• What is required: Rewrite every line of the rows below as a numbered list, skipping blank lines and leaving out the pictures.

-- Excerpted data start --

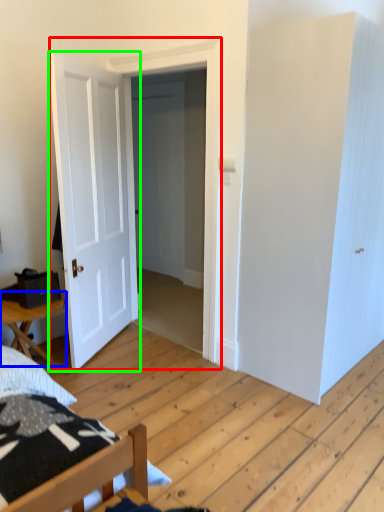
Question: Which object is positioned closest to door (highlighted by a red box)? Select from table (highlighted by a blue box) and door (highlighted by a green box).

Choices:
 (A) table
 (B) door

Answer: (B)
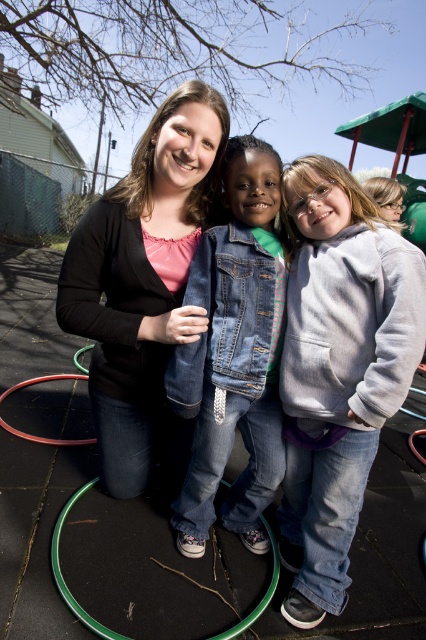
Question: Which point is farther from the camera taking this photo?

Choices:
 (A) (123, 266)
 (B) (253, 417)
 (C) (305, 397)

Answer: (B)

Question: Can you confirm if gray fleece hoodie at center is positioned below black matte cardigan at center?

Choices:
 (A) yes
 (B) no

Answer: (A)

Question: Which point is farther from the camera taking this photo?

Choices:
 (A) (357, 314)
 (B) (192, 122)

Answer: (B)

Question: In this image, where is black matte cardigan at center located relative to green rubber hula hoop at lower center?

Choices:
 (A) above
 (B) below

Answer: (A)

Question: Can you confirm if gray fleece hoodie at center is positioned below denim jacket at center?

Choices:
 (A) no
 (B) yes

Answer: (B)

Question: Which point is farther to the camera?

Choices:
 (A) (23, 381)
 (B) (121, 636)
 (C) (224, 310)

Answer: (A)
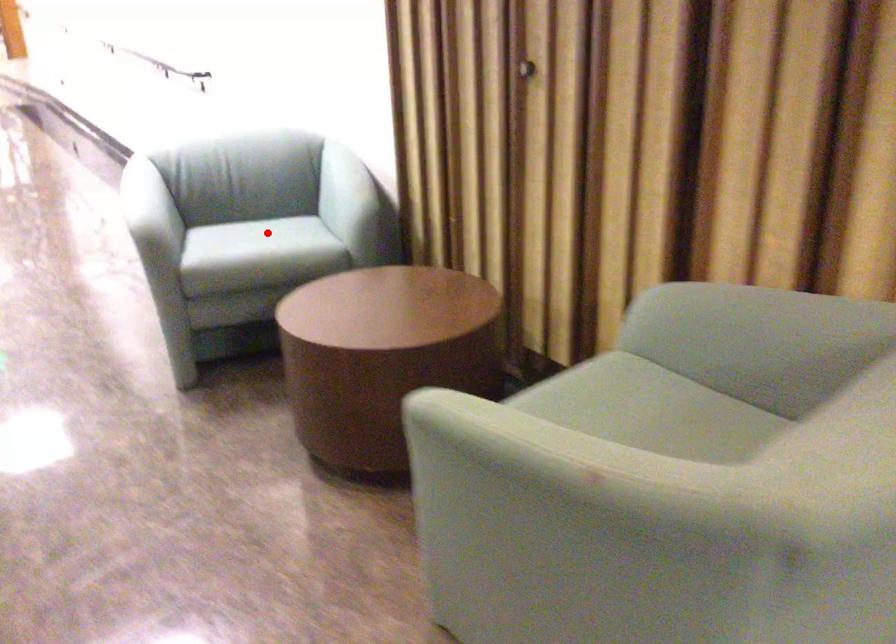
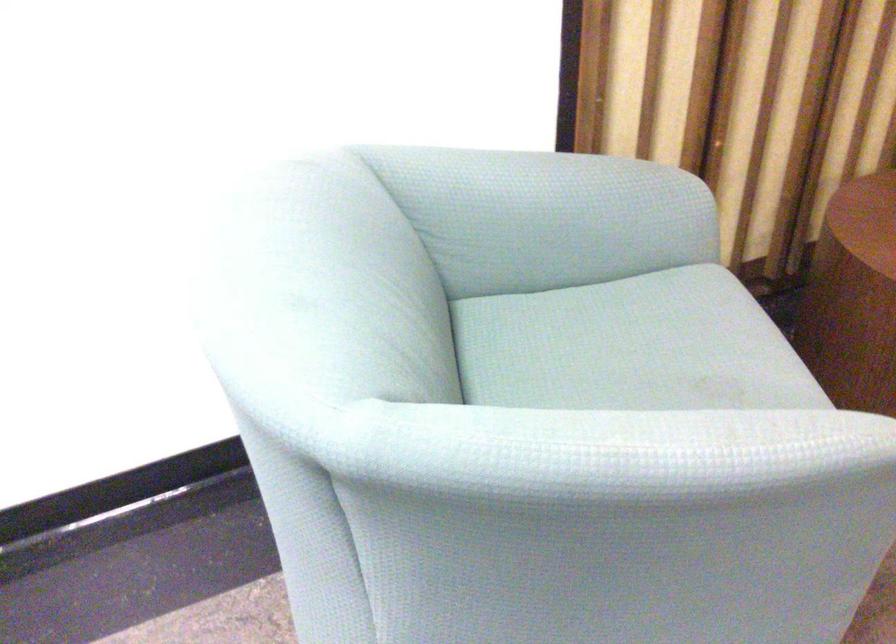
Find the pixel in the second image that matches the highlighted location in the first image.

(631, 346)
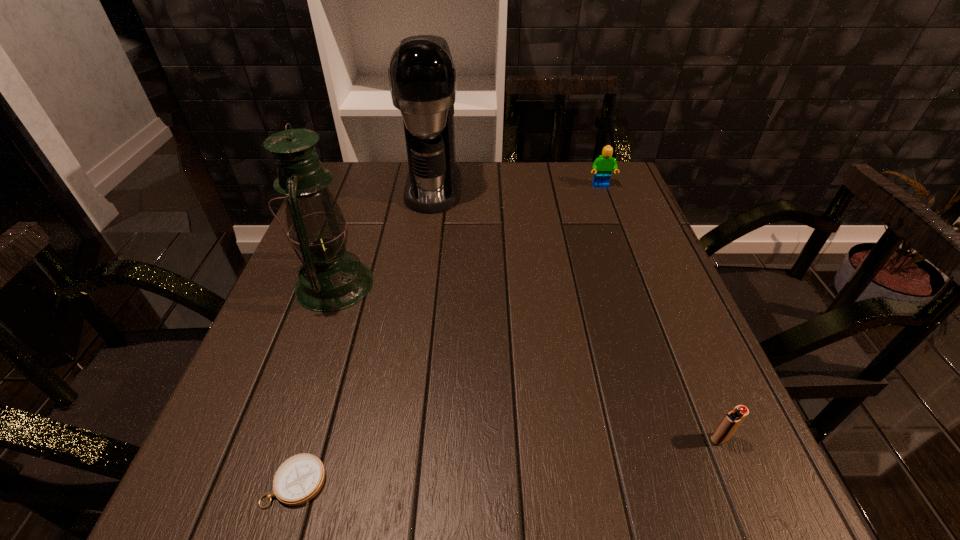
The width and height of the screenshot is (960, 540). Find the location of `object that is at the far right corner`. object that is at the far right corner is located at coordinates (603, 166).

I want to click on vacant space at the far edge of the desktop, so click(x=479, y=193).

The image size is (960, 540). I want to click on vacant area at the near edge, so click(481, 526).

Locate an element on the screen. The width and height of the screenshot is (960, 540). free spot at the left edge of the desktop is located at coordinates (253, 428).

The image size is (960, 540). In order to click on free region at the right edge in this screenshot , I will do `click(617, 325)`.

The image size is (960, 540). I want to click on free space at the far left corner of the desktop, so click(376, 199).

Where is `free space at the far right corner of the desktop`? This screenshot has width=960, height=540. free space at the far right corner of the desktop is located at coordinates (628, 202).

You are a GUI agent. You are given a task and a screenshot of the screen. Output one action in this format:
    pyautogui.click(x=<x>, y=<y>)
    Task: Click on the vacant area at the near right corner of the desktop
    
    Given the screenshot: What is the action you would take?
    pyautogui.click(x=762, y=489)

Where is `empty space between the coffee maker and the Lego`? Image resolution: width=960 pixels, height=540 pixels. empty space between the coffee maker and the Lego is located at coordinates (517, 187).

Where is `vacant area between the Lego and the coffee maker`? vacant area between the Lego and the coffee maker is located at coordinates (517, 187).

-- Excerpted data end --

• Task answer:
1. Question: Which object is positioned closest to door (highlighted by a red box)? Select from table (highlighted by a blue box) and door (highlighted by a green box).
2. Choices:
3.  (A) table
4.  (B) door
5. Answer: (B)
6. Question: Which point is farther from the camera taking this photo?
7. Choices:
8.  (A) (123, 266)
9.  (B) (253, 417)
10.  (C) (305, 397)
11. Answer: (B)
12. Question: Can you confirm if gray fleece hoodie at center is positioned below black matte cardigan at center?
13. Choices:
14.  (A) yes
15.  (B) no
16. Answer: (A)
17. Question: Which point is farther from the camera taking this photo?
18. Choices:
19.  (A) (357, 314)
20.  (B) (192, 122)
21. Answer: (B)
22. Question: In this image, where is black matte cardigan at center located relative to green rubber hula hoop at lower center?
23. Choices:
24.  (A) above
25.  (B) below
26. Answer: (A)
27. Question: Can you confirm if gray fleece hoodie at center is positioned below denim jacket at center?
28. Choices:
29.  (A) no
30.  (B) yes
31. Answer: (B)
32. Question: Which point is farther to the camera?
33. Choices:
34.  (A) (23, 381)
35.  (B) (121, 636)
36.  (C) (224, 310)
37. Answer: (A)
38. Find the pixel in the second image that matches the highlighted location in the first image.
39. (631, 346)
40. The width and height of the screenshot is (960, 540). Find the location of `object that is at the far right corner`. object that is at the far right corner is located at coordinates (603, 166).
41. I want to click on vacant space at the far edge of the desktop, so click(x=479, y=193).
42. The image size is (960, 540). I want to click on vacant area at the near edge, so click(481, 526).
43. Locate an element on the screen. The width and height of the screenshot is (960, 540). free spot at the left edge of the desktop is located at coordinates (253, 428).
44. The image size is (960, 540). In order to click on free region at the right edge in this screenshot , I will do `click(617, 325)`.
45. The image size is (960, 540). I want to click on free space at the far left corner of the desktop, so click(376, 199).
46. Where is `free space at the far right corner of the desktop`? This screenshot has width=960, height=540. free space at the far right corner of the desktop is located at coordinates (628, 202).
47. You are a GUI agent. You are given a task and a screenshot of the screen. Output one action in this format:
48.     pyautogui.click(x=<x>, y=<y>)
49.     Task: Click on the vacant area at the near right corner of the desktop
50.     Given the screenshot: What is the action you would take?
51.     pyautogui.click(x=762, y=489)
52. Where is `empty space between the coffee maker and the Lego`? Image resolution: width=960 pixels, height=540 pixels. empty space between the coffee maker and the Lego is located at coordinates (517, 187).
53. Where is `vacant area between the Lego and the coffee maker`? vacant area between the Lego and the coffee maker is located at coordinates (517, 187).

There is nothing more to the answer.